## THE PROBLEM
Your output must be the lines below from the line containing "C2: 100nF (+12V, VBAT) -> 100nF (+12V, GND)" to the line containing "U5 pin ALERT: N12 -> none", both lines included, reproduced exactly and without pictures.

EXTRACTED DATA section start

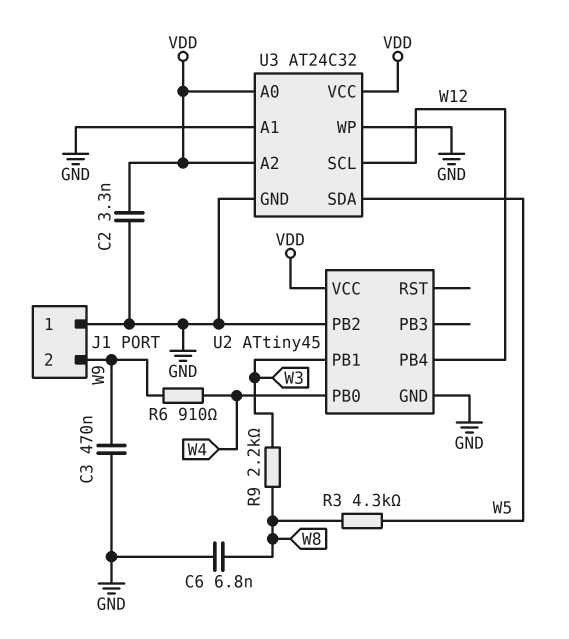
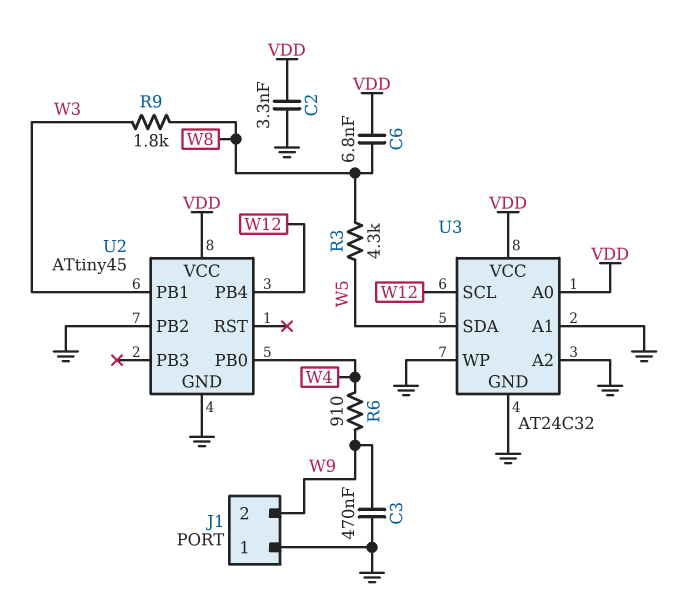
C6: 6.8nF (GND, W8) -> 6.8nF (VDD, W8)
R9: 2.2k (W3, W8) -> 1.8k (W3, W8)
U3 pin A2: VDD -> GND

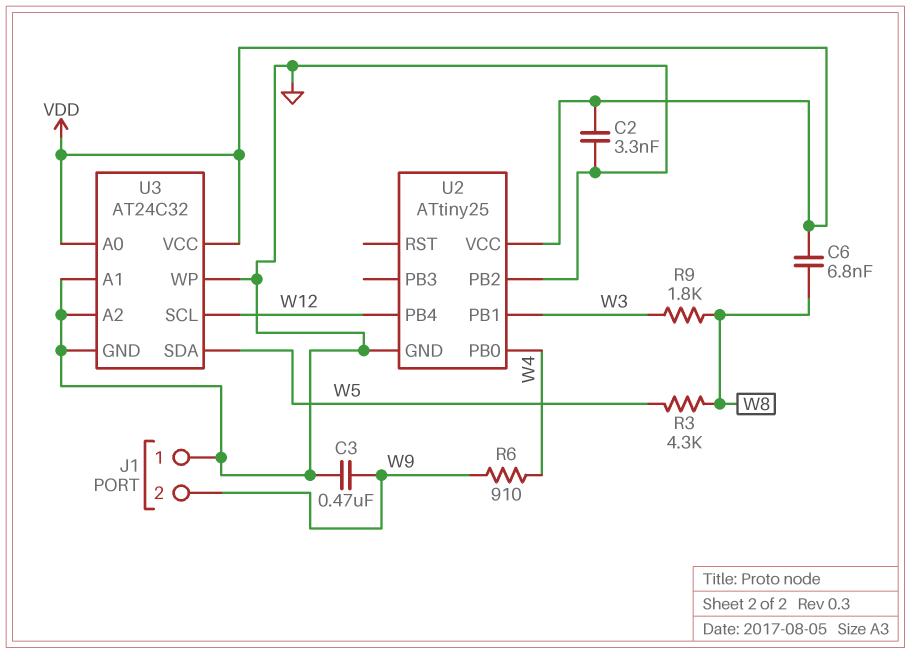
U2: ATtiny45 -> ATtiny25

EXTRACTED DATA section end
EXTRACTED DATA section start

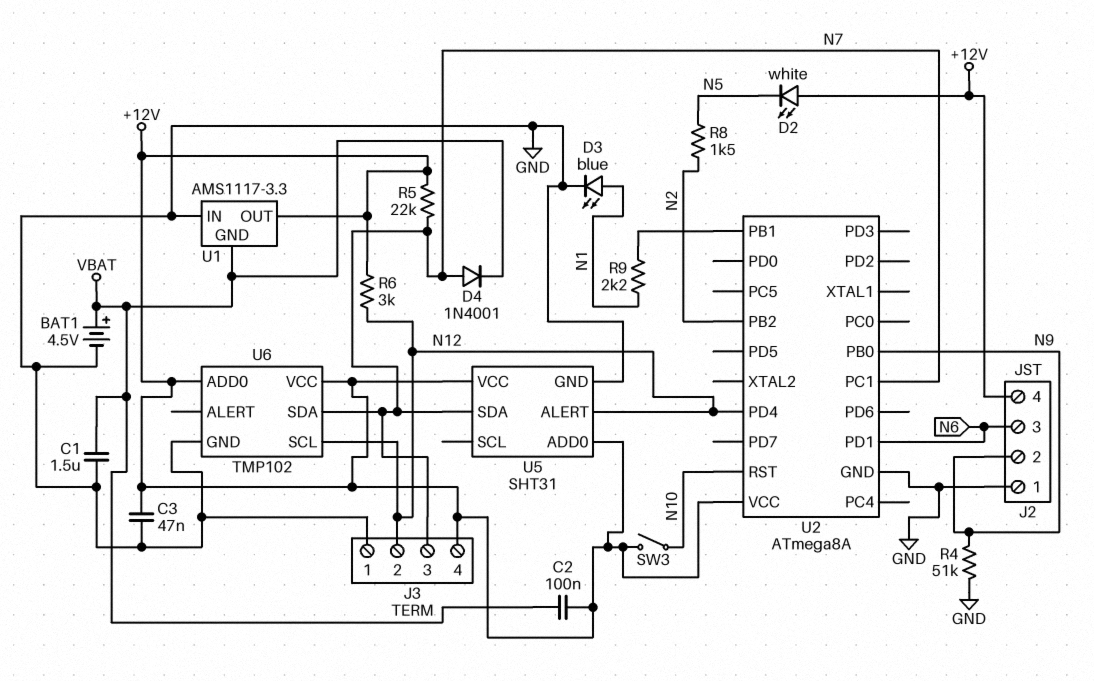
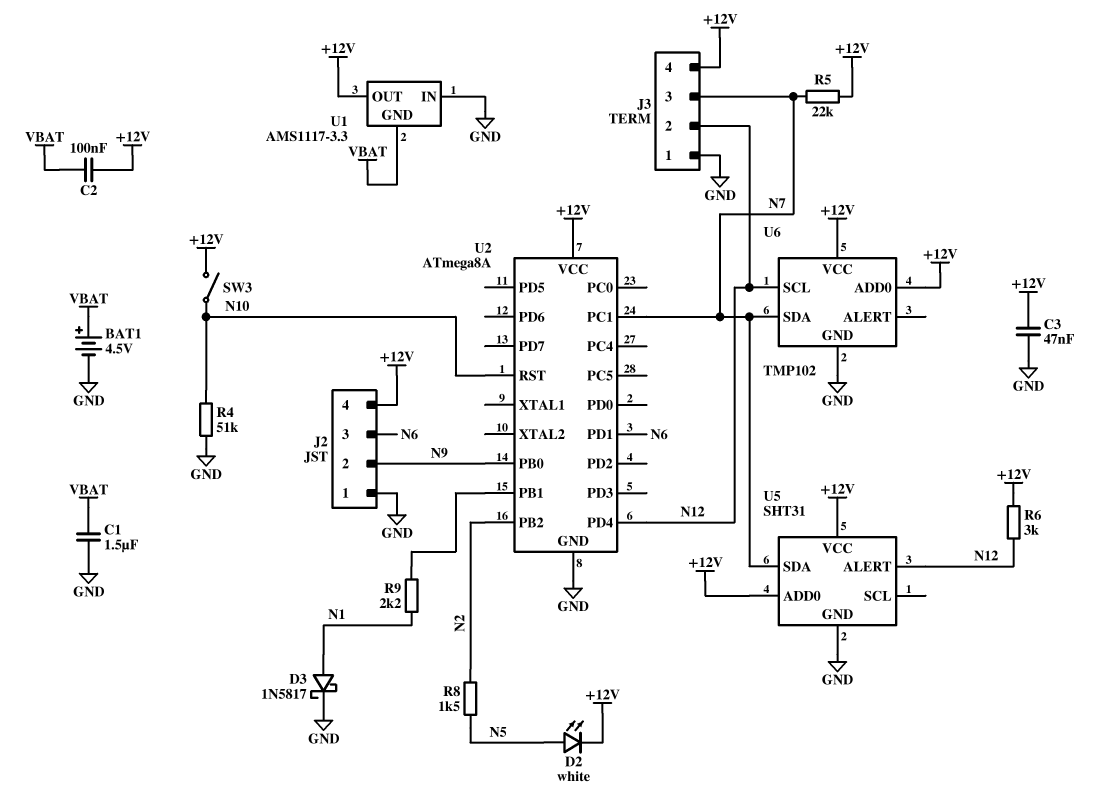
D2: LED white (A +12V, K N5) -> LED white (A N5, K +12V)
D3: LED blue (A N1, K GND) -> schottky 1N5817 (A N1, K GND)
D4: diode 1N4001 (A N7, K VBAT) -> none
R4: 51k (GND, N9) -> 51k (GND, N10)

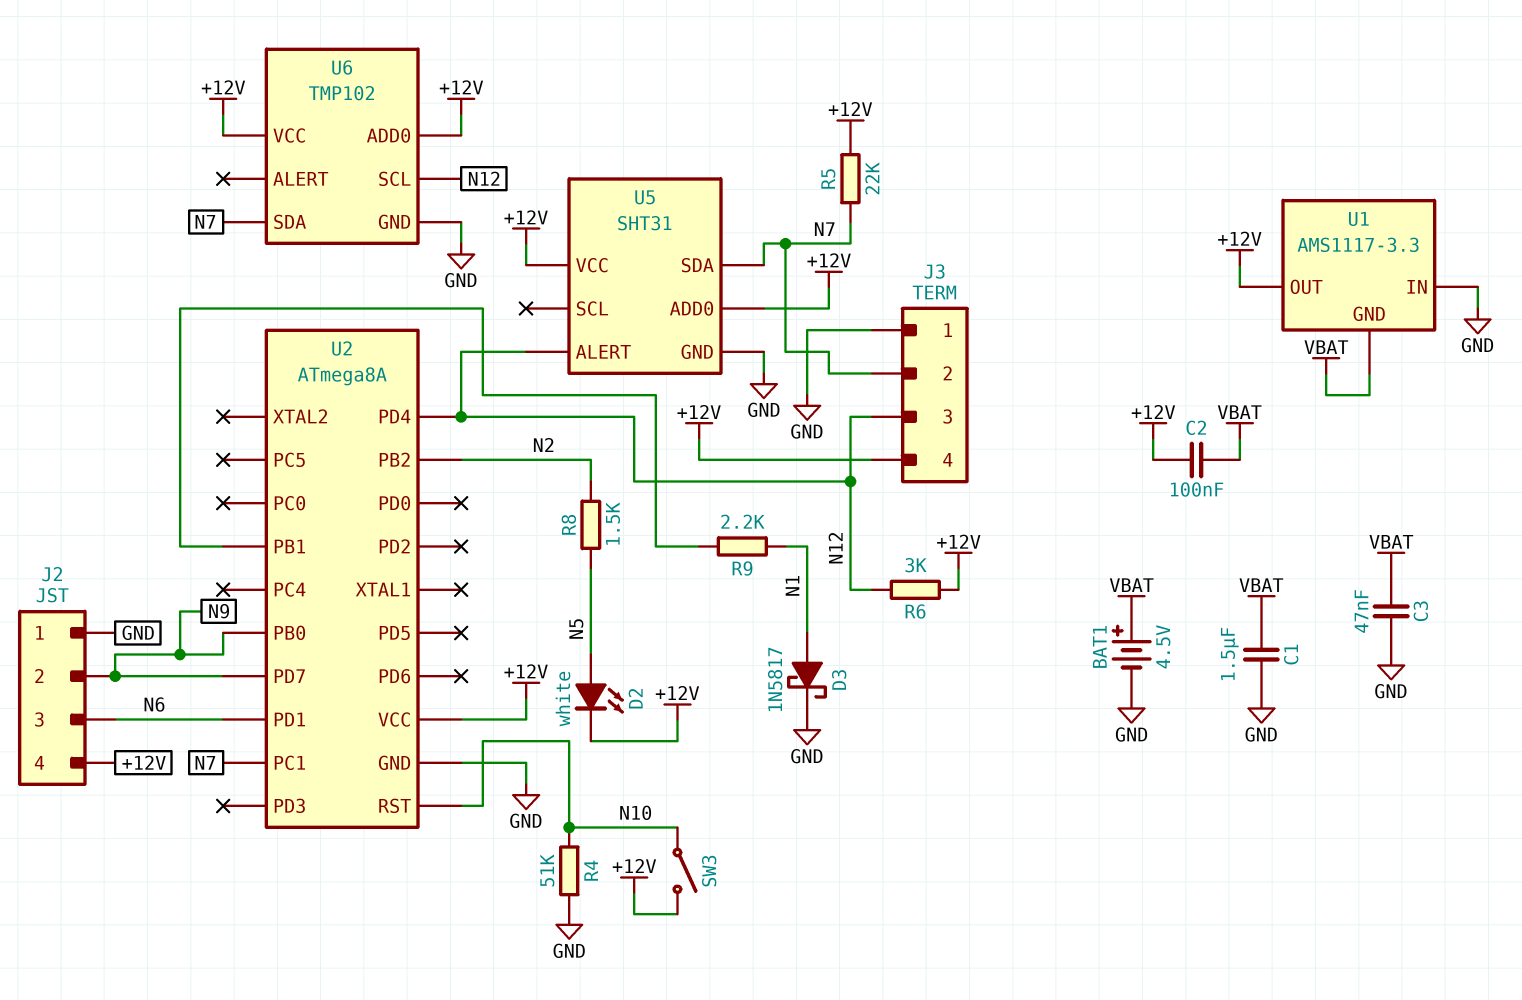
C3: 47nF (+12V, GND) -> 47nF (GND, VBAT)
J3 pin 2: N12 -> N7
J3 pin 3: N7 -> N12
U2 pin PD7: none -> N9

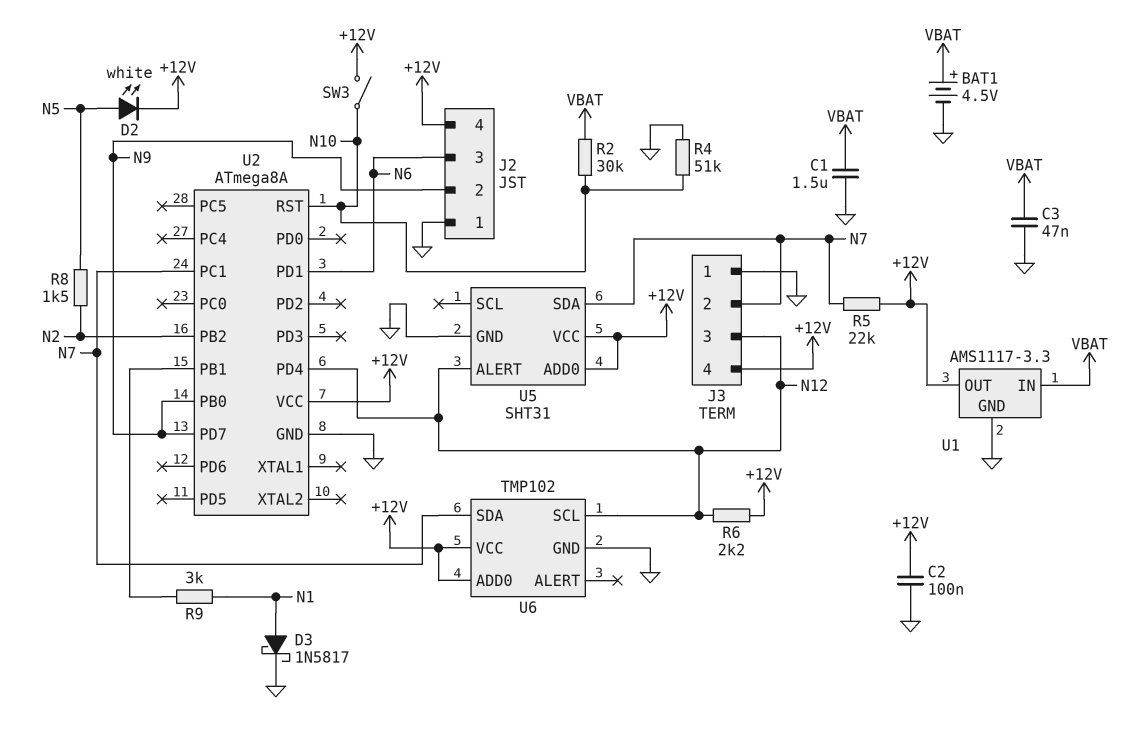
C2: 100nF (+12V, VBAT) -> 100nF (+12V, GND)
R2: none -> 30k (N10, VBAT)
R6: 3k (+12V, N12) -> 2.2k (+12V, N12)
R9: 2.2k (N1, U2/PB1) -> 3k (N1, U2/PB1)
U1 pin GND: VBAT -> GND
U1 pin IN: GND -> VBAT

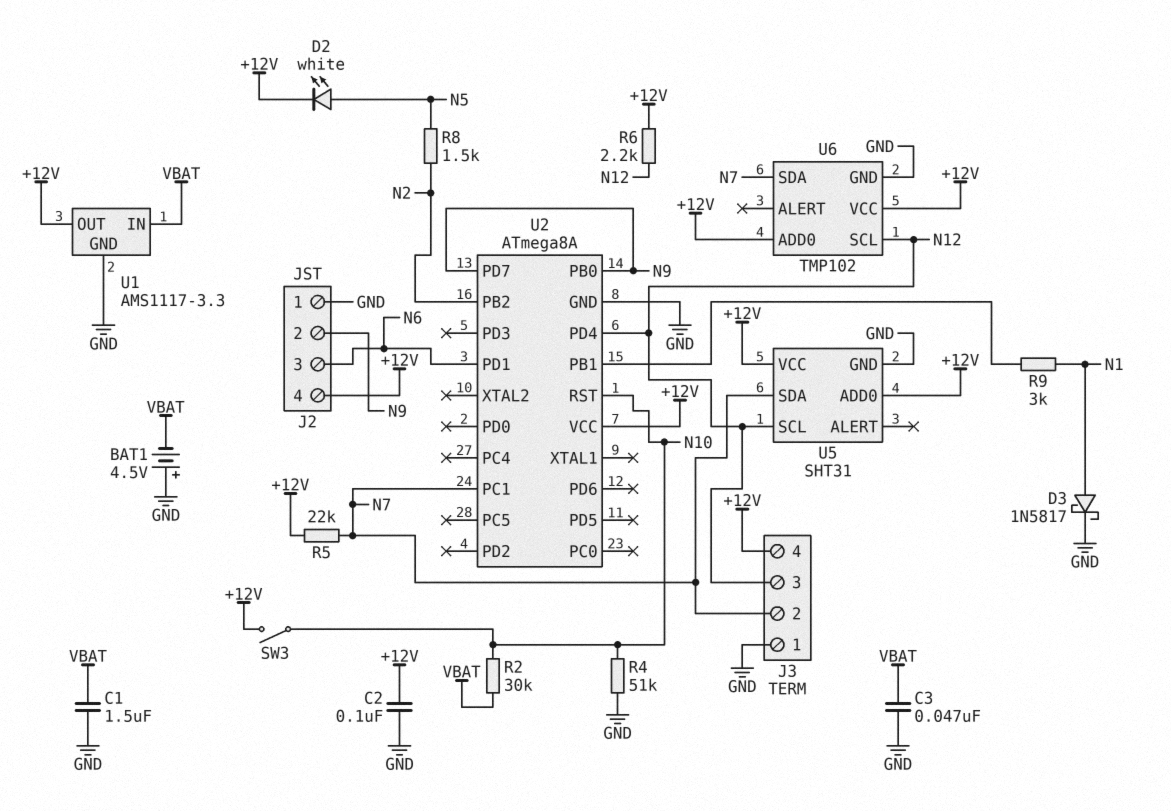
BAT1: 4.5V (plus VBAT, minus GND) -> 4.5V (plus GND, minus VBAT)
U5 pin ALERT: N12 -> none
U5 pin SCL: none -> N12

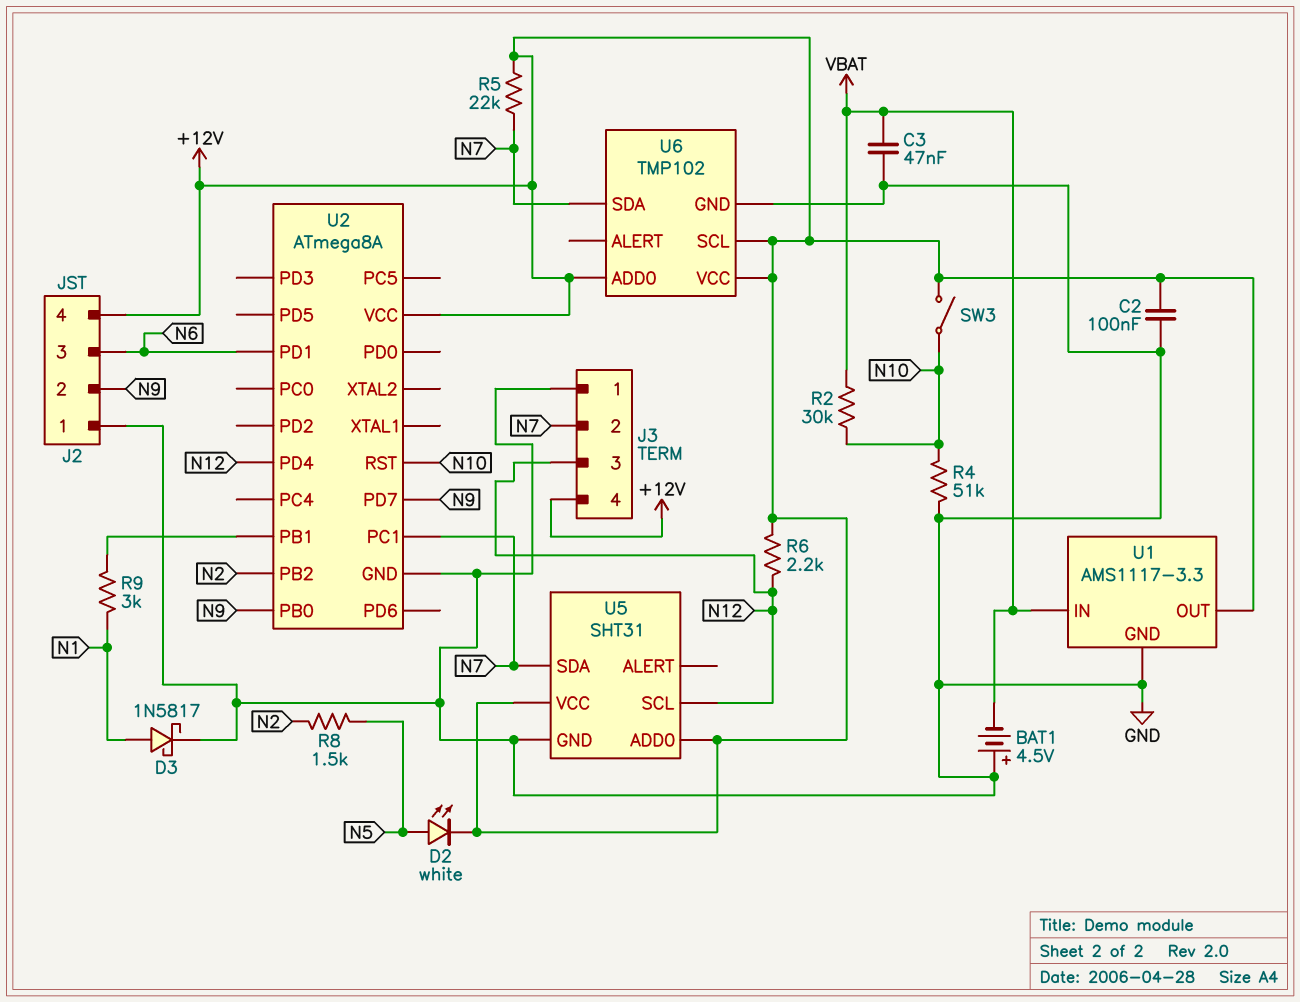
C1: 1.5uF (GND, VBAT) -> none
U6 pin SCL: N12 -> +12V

EXTRACTED DATA section end

## WRITTEN RESPONSE
C2: 100nF (+12V, VBAT) -> 100nF (+12V, GND)
R2: none -> 30k (N10, VBAT)
R6: 3k (+12V, N12) -> 2.2k (+12V, N12)
R9: 2.2k (N1, U2/PB1) -> 3k (N1, U2/PB1)
U1 pin GND: VBAT -> GND
U1 pin IN: GND -> VBAT

BAT1: 4.5V (plus VBAT, minus GND) -> 4.5V (plus GND, minus VBAT)
U5 pin ALERT: N12 -> none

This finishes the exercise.